Produce word for word the lines of the data below running from the one that has "Hut/grau [176 381]" to the one that has "Haus/grau [392 565]", inclusive, and no others.

---- Information given

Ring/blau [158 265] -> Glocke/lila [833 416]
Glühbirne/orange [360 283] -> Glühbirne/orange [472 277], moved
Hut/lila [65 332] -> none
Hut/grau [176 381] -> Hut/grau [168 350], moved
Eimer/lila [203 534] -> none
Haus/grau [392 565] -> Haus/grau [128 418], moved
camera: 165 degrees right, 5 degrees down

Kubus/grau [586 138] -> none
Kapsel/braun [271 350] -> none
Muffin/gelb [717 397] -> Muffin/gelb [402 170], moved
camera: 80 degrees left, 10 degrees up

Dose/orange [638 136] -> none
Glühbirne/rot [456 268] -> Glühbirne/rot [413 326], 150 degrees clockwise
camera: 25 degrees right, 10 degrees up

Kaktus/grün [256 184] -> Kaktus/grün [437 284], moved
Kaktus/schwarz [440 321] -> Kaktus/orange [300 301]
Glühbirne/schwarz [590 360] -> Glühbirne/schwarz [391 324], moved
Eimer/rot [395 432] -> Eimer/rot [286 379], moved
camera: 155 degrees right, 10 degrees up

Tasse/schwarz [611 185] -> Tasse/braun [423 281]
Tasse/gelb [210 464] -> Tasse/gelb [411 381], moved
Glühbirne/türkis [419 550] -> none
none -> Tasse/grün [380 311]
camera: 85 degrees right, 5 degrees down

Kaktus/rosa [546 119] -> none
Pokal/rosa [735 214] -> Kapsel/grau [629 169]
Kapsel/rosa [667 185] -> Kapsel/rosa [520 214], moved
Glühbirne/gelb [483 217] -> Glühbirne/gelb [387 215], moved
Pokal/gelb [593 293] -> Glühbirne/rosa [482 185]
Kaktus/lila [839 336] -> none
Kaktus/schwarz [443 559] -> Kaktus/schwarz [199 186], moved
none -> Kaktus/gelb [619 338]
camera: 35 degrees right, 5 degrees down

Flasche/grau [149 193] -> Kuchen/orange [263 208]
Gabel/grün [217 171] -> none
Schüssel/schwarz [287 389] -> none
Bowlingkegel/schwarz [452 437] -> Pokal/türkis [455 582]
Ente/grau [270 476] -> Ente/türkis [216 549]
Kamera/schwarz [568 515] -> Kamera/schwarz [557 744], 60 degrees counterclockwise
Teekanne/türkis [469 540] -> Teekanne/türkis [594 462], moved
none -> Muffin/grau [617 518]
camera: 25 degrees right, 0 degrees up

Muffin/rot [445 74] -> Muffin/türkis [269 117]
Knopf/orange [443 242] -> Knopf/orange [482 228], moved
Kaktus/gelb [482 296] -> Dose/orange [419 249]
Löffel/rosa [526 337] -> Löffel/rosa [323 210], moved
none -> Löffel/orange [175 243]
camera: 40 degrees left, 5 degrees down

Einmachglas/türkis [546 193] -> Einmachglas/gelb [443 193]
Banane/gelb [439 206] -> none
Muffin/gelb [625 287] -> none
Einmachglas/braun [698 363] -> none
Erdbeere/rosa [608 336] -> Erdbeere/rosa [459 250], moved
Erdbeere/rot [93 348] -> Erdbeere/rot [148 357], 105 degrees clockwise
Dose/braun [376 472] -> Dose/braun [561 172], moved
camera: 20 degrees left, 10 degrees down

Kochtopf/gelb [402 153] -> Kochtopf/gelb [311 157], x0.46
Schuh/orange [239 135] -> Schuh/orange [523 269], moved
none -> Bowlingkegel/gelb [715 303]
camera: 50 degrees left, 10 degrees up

--------

(Exercise solution):
Hut/grau [176 381] -> Hut/grau [168 350], moved
Eimer/lila [203 534] -> none
Haus/grau [392 565] -> Haus/grau [128 418], moved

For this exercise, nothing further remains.